Task to carry out: If an entry holds a picture, leave the picture out and copy the rest exactly.

Source records:
====
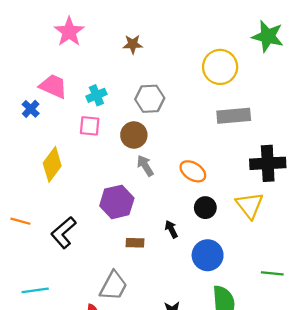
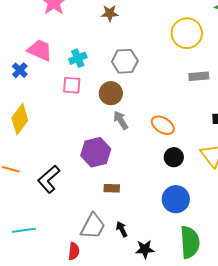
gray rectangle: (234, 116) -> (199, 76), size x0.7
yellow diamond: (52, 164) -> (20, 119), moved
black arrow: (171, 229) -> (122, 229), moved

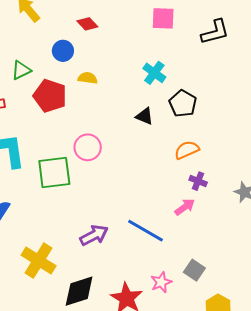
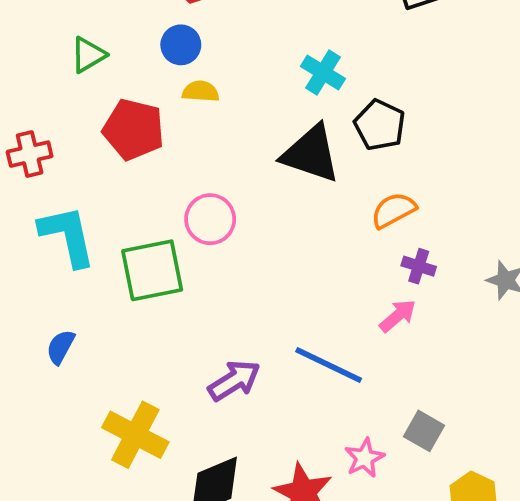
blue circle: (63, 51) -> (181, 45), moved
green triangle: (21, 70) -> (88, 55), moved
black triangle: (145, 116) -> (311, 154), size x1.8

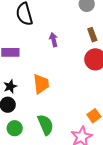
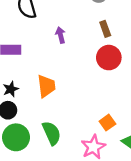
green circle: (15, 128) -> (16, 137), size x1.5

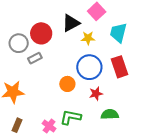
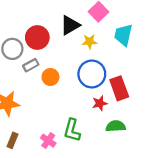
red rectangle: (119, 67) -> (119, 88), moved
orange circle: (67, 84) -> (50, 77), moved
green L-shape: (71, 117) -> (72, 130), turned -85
====
Answer section:
gray rectangle: (234, 116) -> (199, 76), size x0.7
yellow diamond: (52, 164) -> (20, 119), moved
black arrow: (171, 229) -> (122, 229), moved

blue circle: (63, 51) -> (181, 45), moved
green triangle: (21, 70) -> (88, 55), moved
black triangle: (145, 116) -> (311, 154), size x1.8

green circle: (15, 128) -> (16, 137), size x1.5

red rectangle: (119, 67) -> (119, 88), moved
orange circle: (67, 84) -> (50, 77), moved
green L-shape: (71, 117) -> (72, 130), turned -85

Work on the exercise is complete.